--- LISTED ENTRIES ---
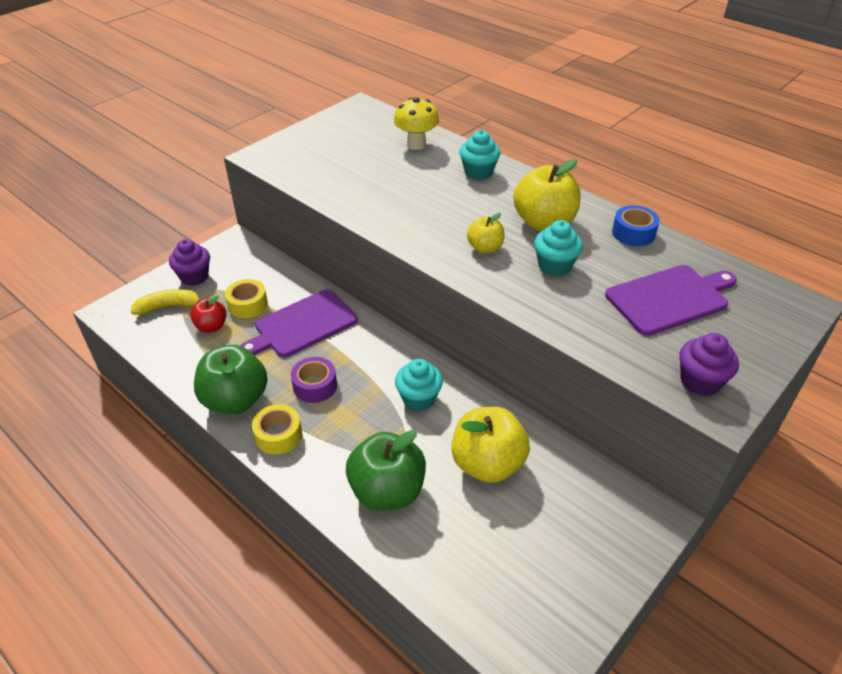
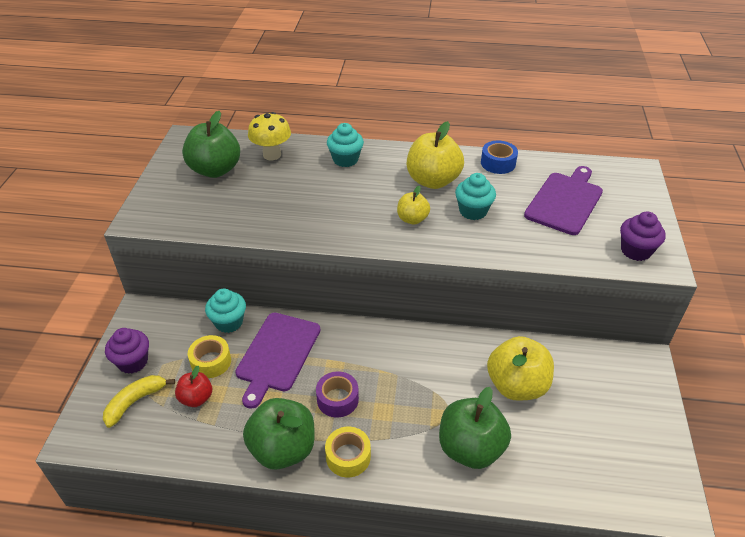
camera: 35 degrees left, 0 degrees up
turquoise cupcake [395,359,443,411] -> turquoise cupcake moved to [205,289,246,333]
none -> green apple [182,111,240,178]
---
--- LISTED ENTRIES ---
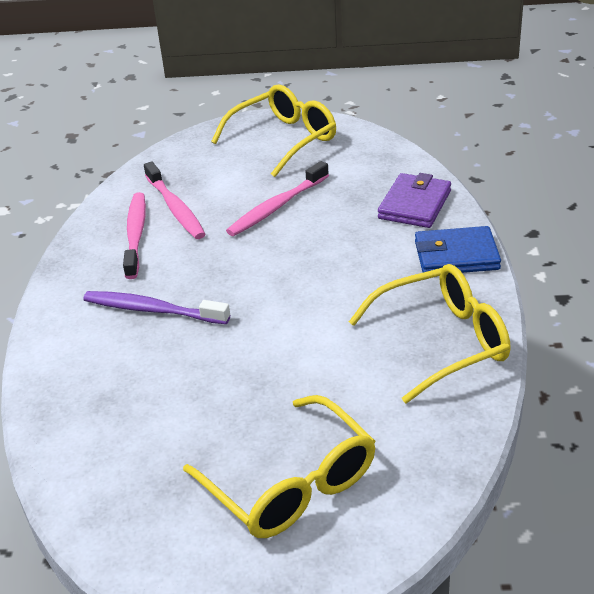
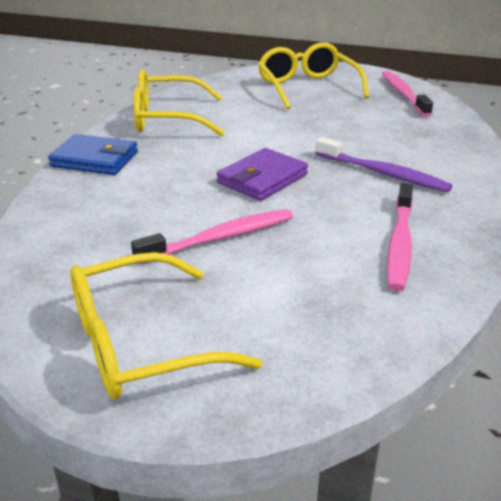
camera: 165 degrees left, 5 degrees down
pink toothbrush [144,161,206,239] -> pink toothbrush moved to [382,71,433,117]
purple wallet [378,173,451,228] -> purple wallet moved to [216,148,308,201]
---
Give back the records above exactly, limited to the lines between the one holding "camera: 35 degrees left, 0 degrees up" and the one holding "none -> green apple [182,111,240,178]", inclusive.

ANSWER:
camera: 35 degrees left, 0 degrees up
turquoise cupcake [395,359,443,411] -> turquoise cupcake moved to [205,289,246,333]
none -> green apple [182,111,240,178]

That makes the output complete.